──────── SUPPLIED RECORDS
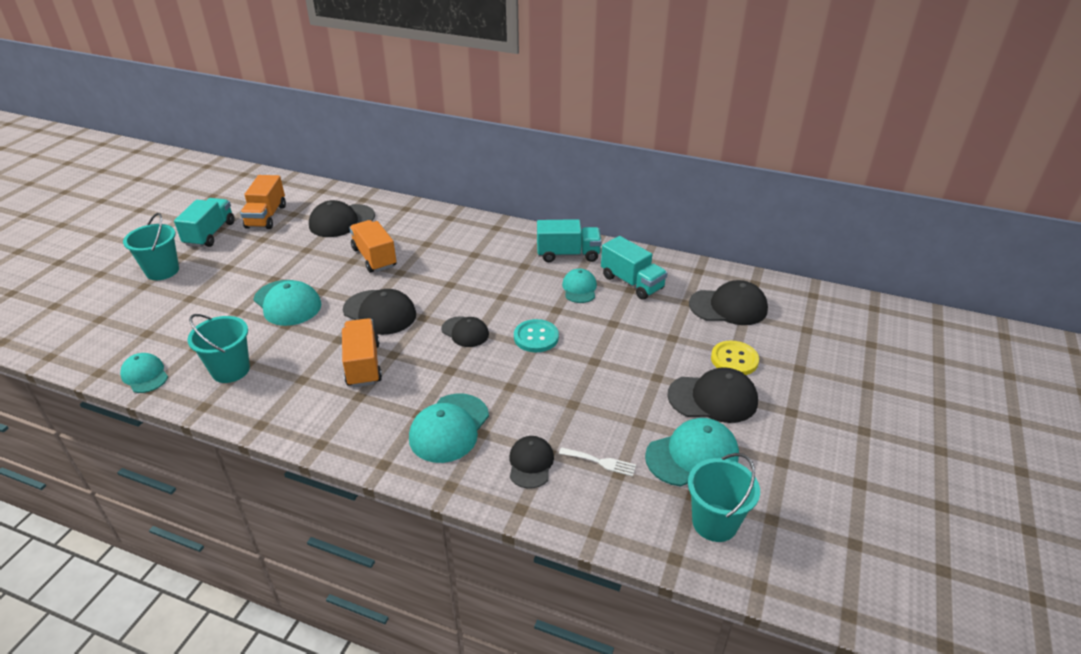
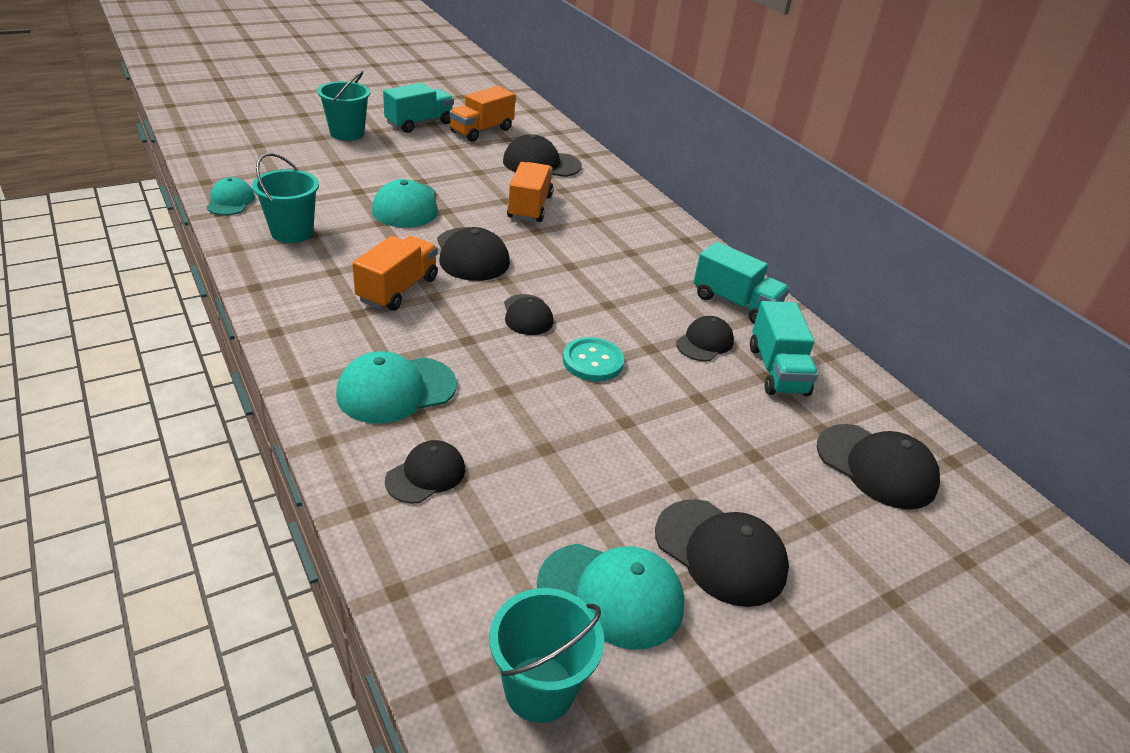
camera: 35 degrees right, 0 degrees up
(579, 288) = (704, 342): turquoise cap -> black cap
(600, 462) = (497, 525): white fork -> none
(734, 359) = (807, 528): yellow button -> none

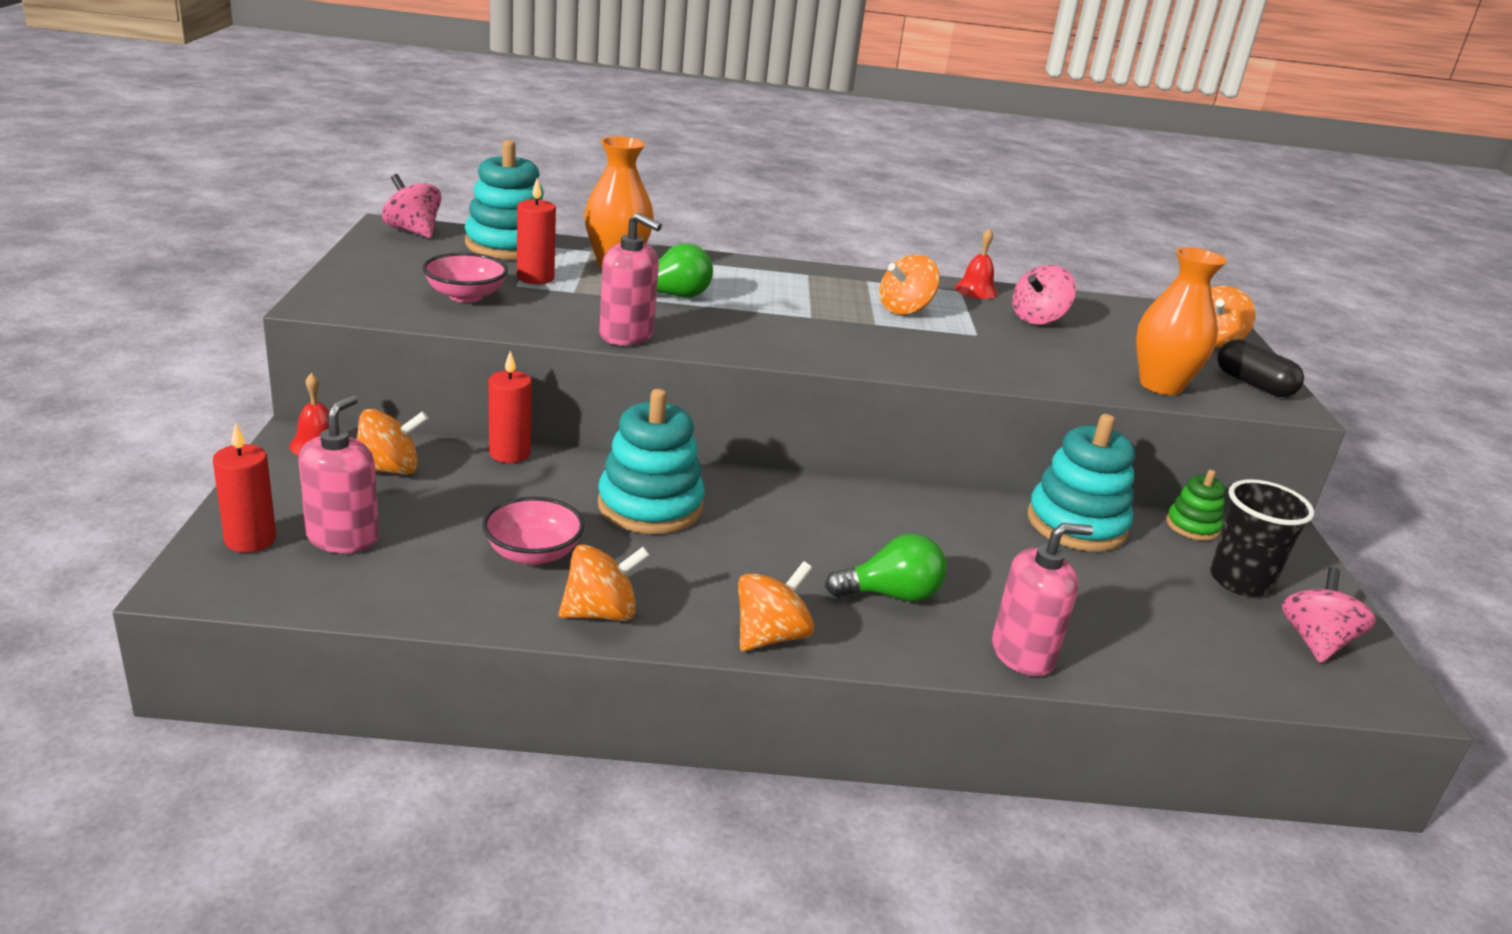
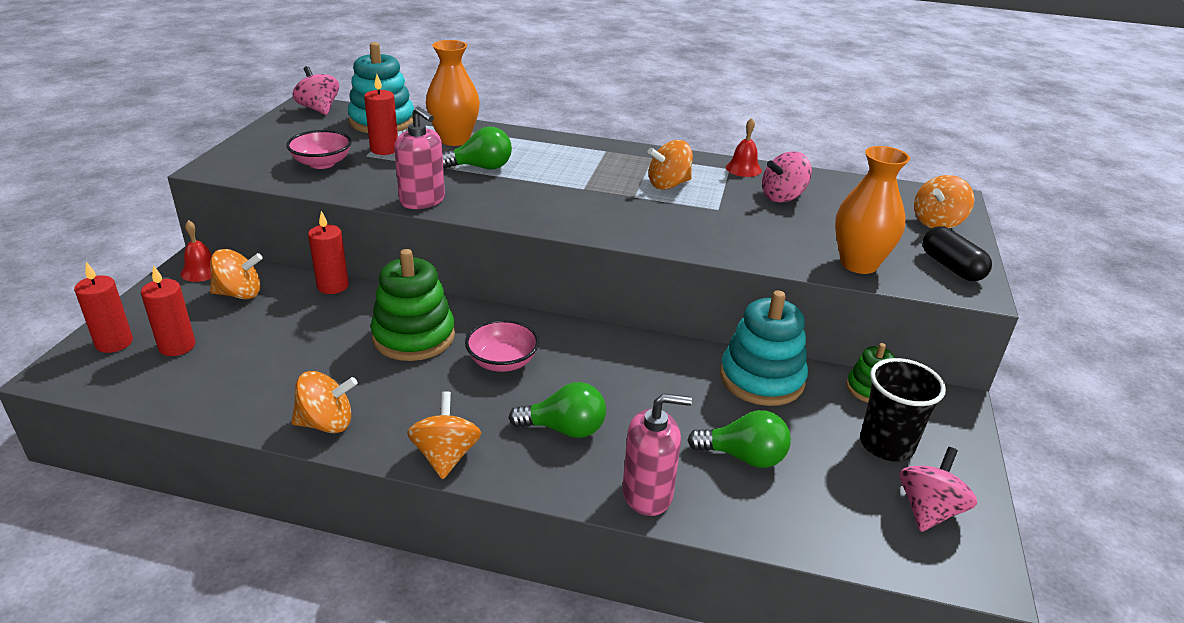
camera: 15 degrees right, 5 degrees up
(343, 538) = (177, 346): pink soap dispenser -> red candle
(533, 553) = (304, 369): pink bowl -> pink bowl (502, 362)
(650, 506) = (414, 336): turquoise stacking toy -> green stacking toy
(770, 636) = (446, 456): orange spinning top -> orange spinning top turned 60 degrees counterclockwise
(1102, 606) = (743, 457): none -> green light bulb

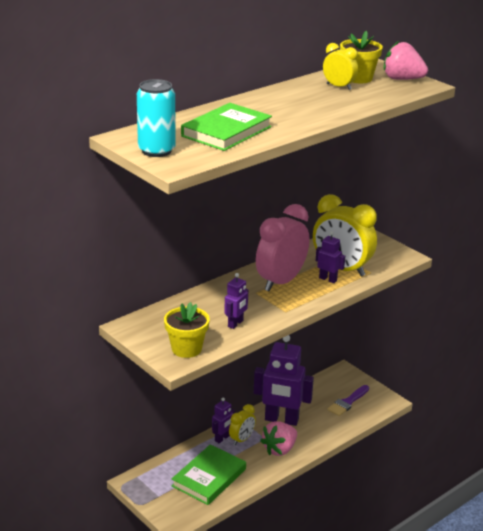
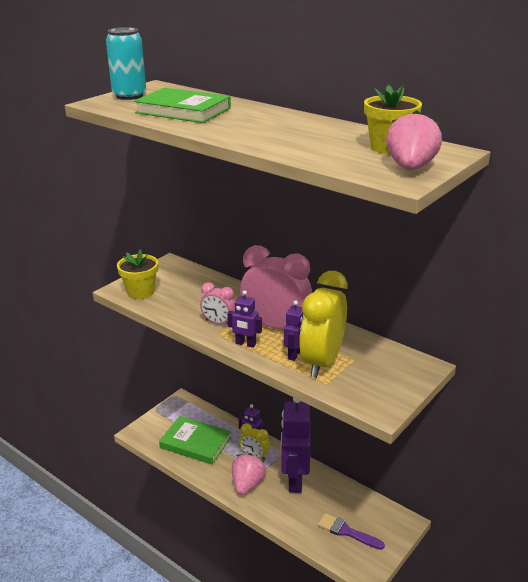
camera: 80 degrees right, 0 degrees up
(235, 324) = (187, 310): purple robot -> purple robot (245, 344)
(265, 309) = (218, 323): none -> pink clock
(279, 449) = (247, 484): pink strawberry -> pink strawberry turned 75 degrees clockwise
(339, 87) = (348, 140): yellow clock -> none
────────────────
REQUIRED ACTION: I'd like every line with the string "pink" copied from the listing.

SOLUTION FOR THIS PROBLEM:
(343, 538) = (177, 346): pink soap dispenser -> red candle
(533, 553) = (304, 369): pink bowl -> pink bowl (502, 362)
(265, 309) = (218, 323): none -> pink clock
(279, 449) = (247, 484): pink strawberry -> pink strawberry turned 75 degrees clockwise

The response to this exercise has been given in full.